Problem to solve: Transcribe all the data below exactly, leaving its pictures out.

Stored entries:
▶

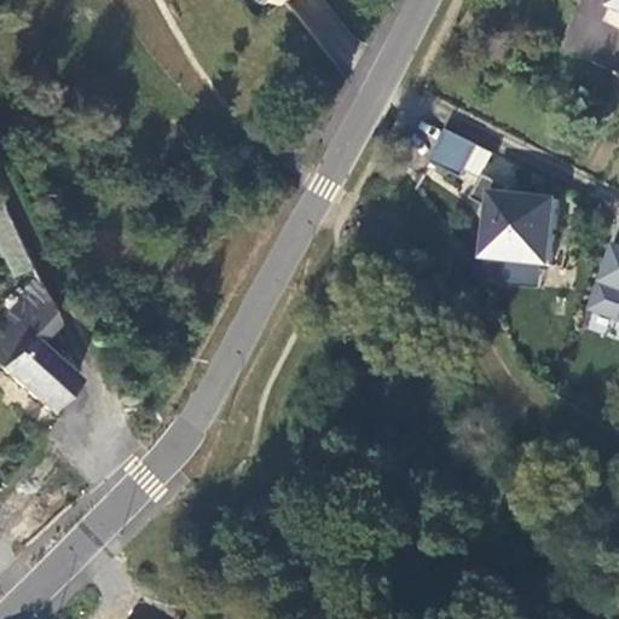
[(618,0),(609,0),(606,9),(618,13),(618,0)]
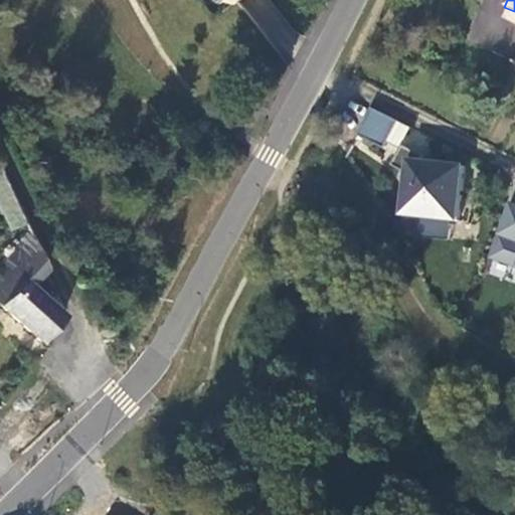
[(370,108),(358,135),(383,147),(385,142),(399,148),(401,145),(410,128),(370,108)]
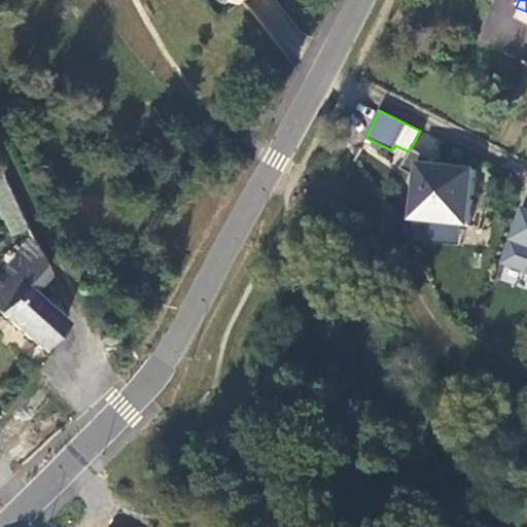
[(420,153),(411,148),(409,151),(399,168),(411,174),(405,220),(469,227),(476,168),(418,161),(420,153)]
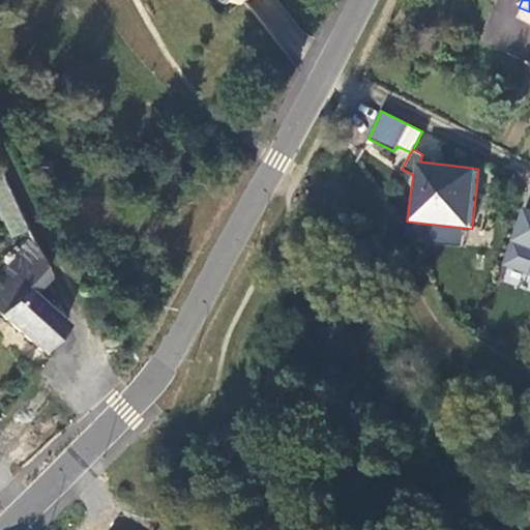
[(529,209),(523,207),(501,265),(529,274),(529,209)]
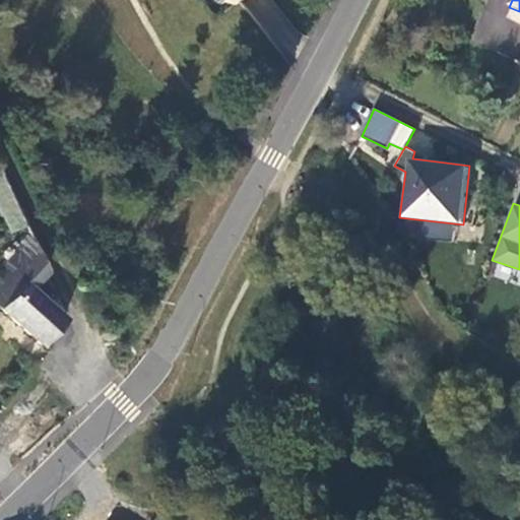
[(48,269),(30,231),(28,232),(17,209),(0,229),(0,259),(6,265),(0,271),(0,307),(42,343),(64,318),(34,288),(48,269)]
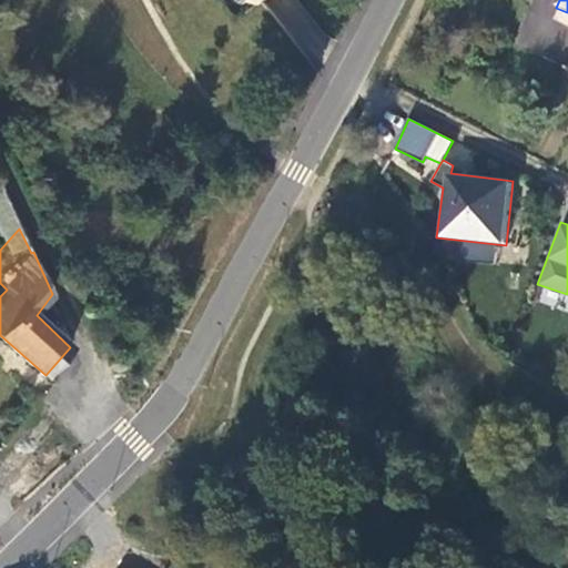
[(492,261),(494,244),(464,241),(462,257),(492,261)]
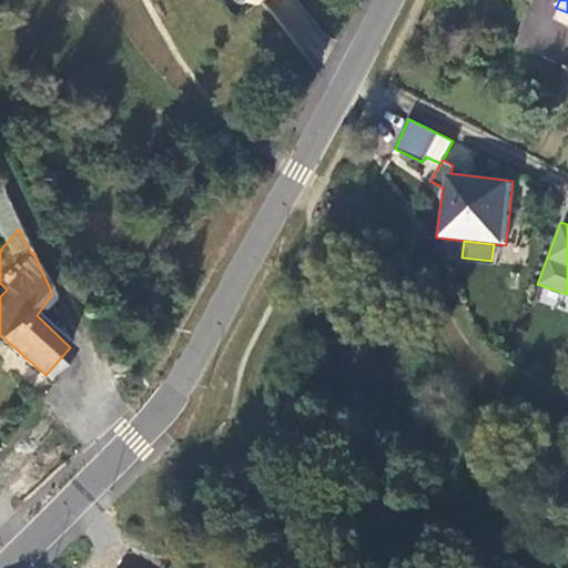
[(200,567),(183,558),(176,567),(125,567),(124,567),(123,567),(200,567)]
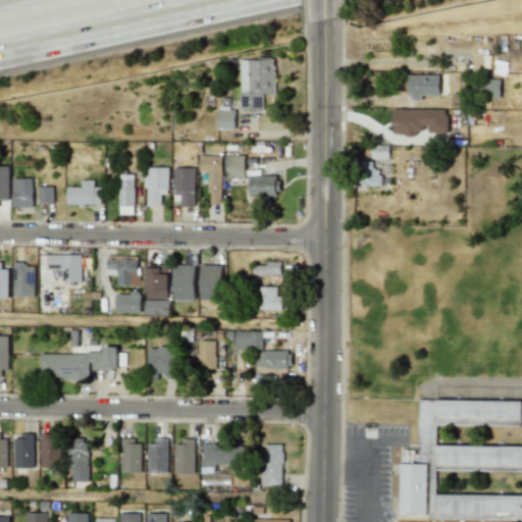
[(273,59),(239,59),(240,110),(262,110),(262,94),(274,94),(273,59)]
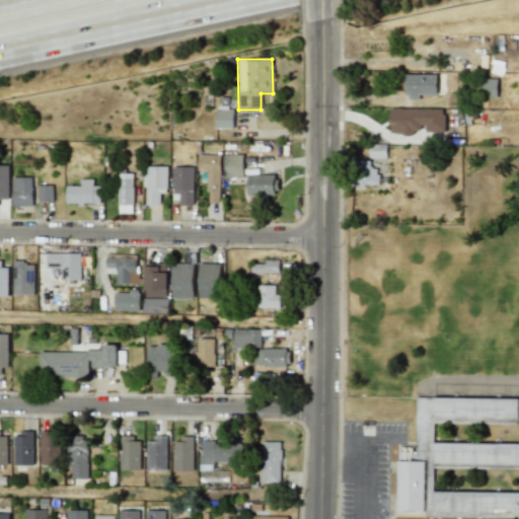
[(437,74),(404,74),(404,98),(437,98),(437,74)]
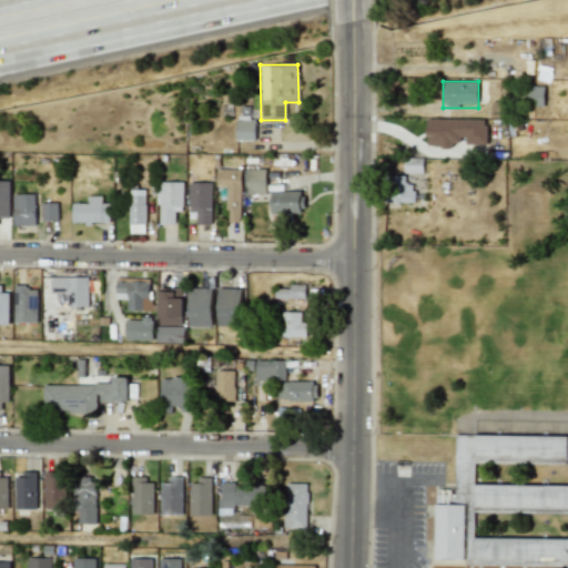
[(544,105),(544,84),(525,84),(525,105),(544,105)]
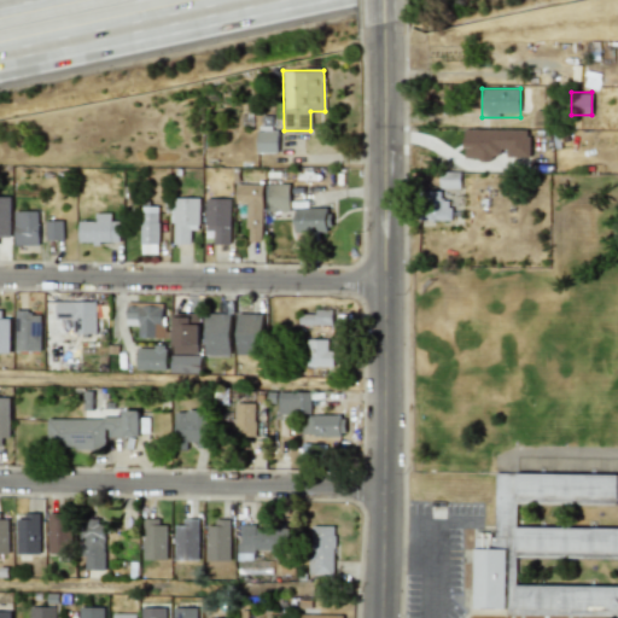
[(257,153),(278,152),(277,129),(256,130),(257,153)]
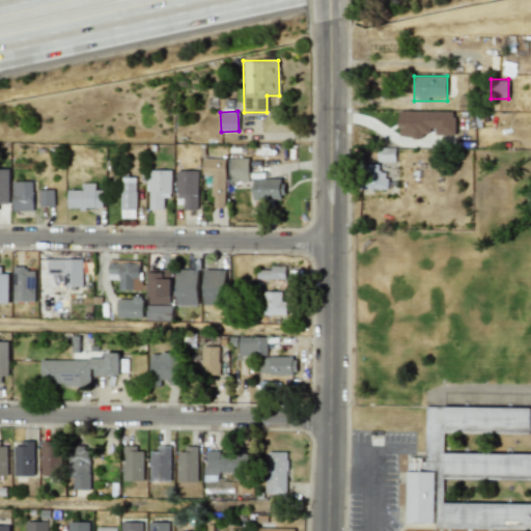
[(435,134),(455,135),(455,112),(398,111),(398,137),(423,138),(424,131),(435,132),(435,134)]
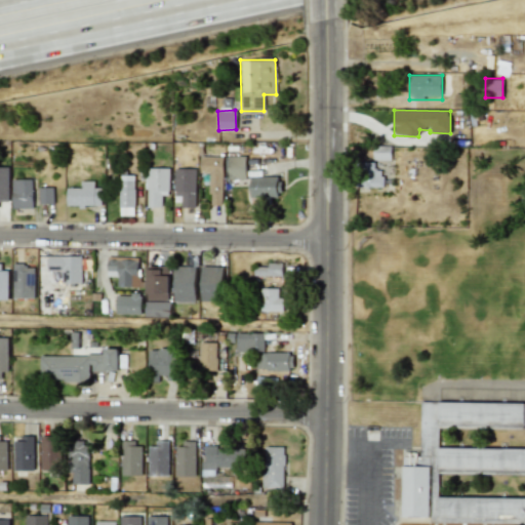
[(392,145),(373,145),(373,159),(392,159),(392,145)]
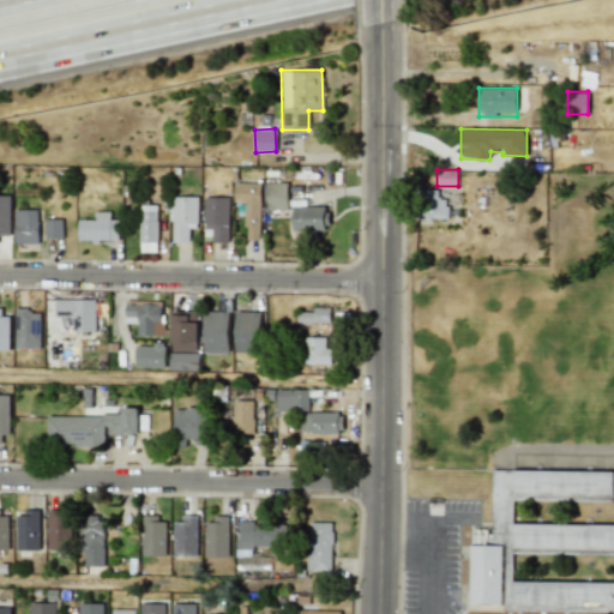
[(288,182),(268,184),(268,210),(288,210),(288,182)]
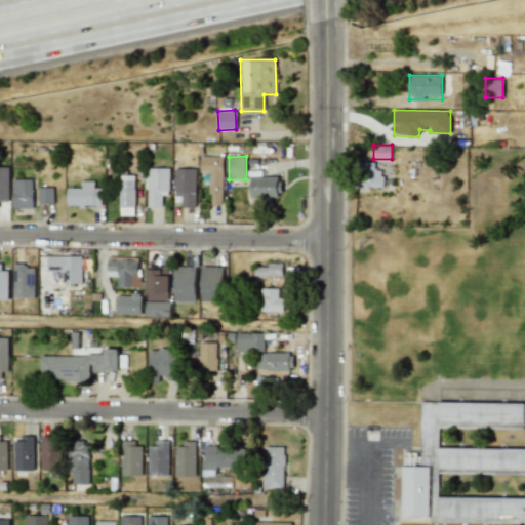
[(224,157),(201,157),(200,184),(210,184),(210,205),(223,205),(224,157)]
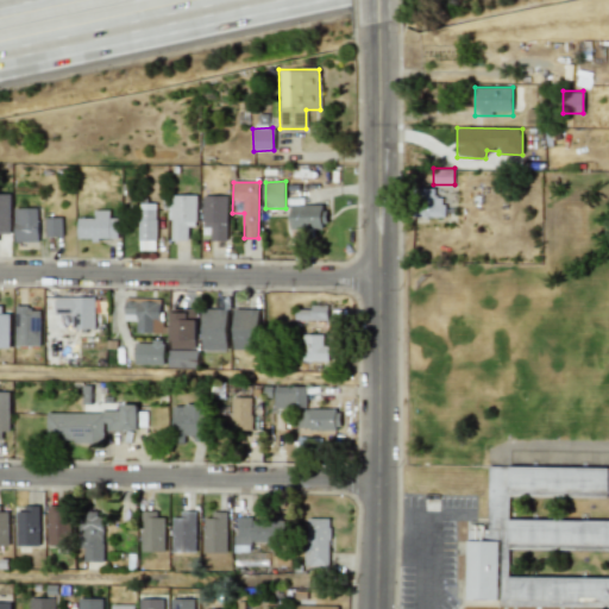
[(441,217),(441,188),(413,188),(413,217),(441,217)]
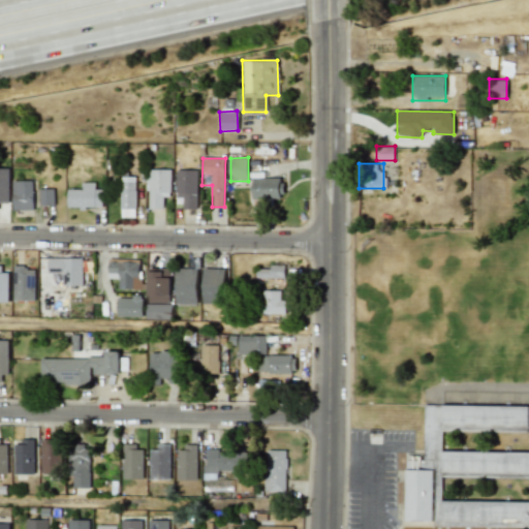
[(0,203),(8,204),(8,168),(0,168),(0,203)]
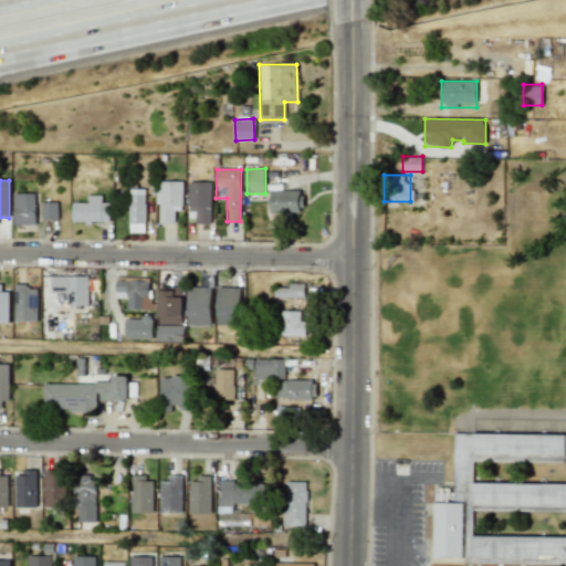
[(182,181),(157,181),(157,203),(159,203),(159,223),(175,223),(175,210),(181,210),(182,181)]
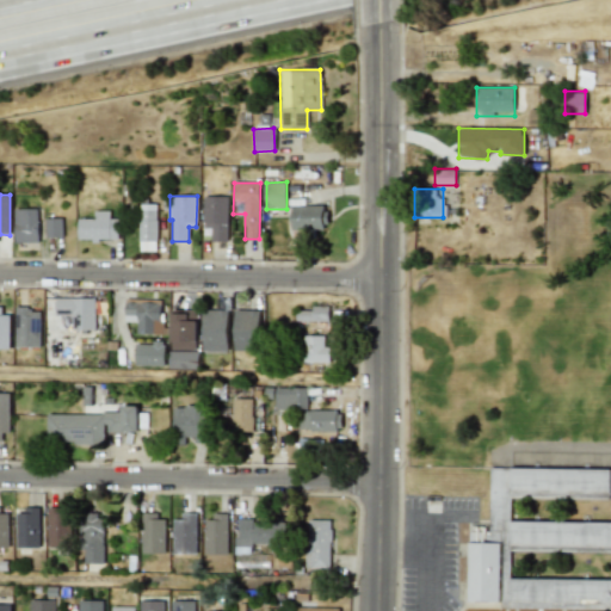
[(227,241),(228,197),(203,196),(203,228),(211,229),(211,241),(227,241)]
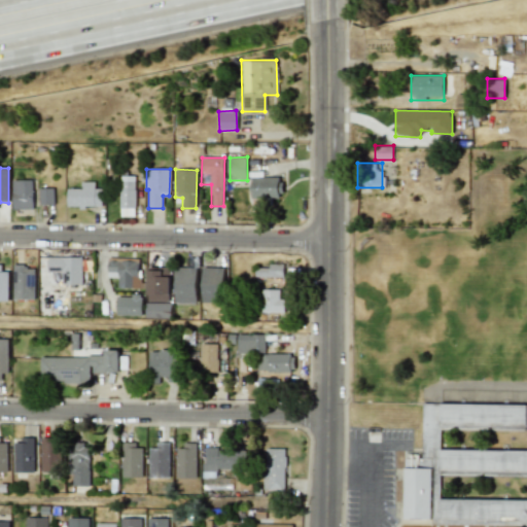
[(135,176),(120,176),(119,216),(134,216),(135,176)]
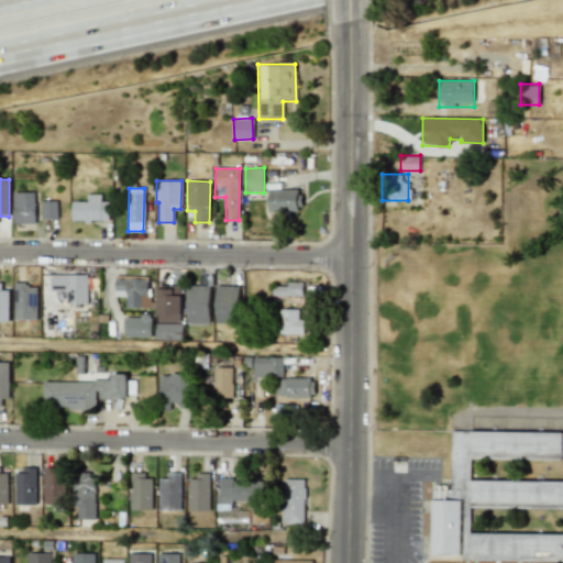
[(268,211),(301,212),(301,190),(269,189),(268,211)]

◀

Result for this task:
[(618,0),(609,0),(606,9),(618,13),(618,0)]
[(370,108),(358,135),(383,147),(385,142),(399,148),(401,145),(410,128),(370,108)]
[(420,153),(411,148),(409,151),(399,168),(411,174),(405,220),(469,227),(476,168),(418,161),(420,153)]
[(529,209),(523,207),(501,265),(529,274),(529,209)]
[(48,269),(30,231),(28,232),(17,209),(0,229),(0,259),(6,265),(0,271),(0,307),(42,343),(64,318),(34,288),(48,269)]
[(492,261),(494,244),(464,241),(462,257),(492,261)]
[(200,567),(183,558),(176,567),(125,567),(124,567),(123,567),(200,567)]
[(273,59),(239,59),(240,110),(262,110),(262,94),(274,94),(273,59)]
[(437,74),(404,74),(404,98),(437,98),(437,74)]
[(544,105),(544,84),(525,84),(525,105),(544,105)]
[(257,153),(278,152),(277,129),(256,130),(257,153)]
[(435,134),(455,135),(455,112),(398,111),(398,137),(423,138),(424,131),(435,132),(435,134)]
[(392,145),(373,145),(373,159),(392,159),(392,145)]
[(288,182),(268,184),(268,210),(288,210),(288,182)]
[(224,157),(201,157),(200,184),(210,184),(210,205),(223,205),(224,157)]
[(441,217),(441,188),(413,188),(413,217),(441,217)]
[(0,203),(8,204),(8,168),(0,168),(0,203)]
[(182,181),(157,181),(157,203),(159,203),(159,223),(175,223),(175,210),(181,210),(182,181)]
[(227,241),(228,197),(203,196),(203,228),(211,229),(211,241),(227,241)]
[(135,176),(120,176),(119,216),(134,216),(135,176)]
[(268,211),(301,212),(301,190),(269,189),(268,211)]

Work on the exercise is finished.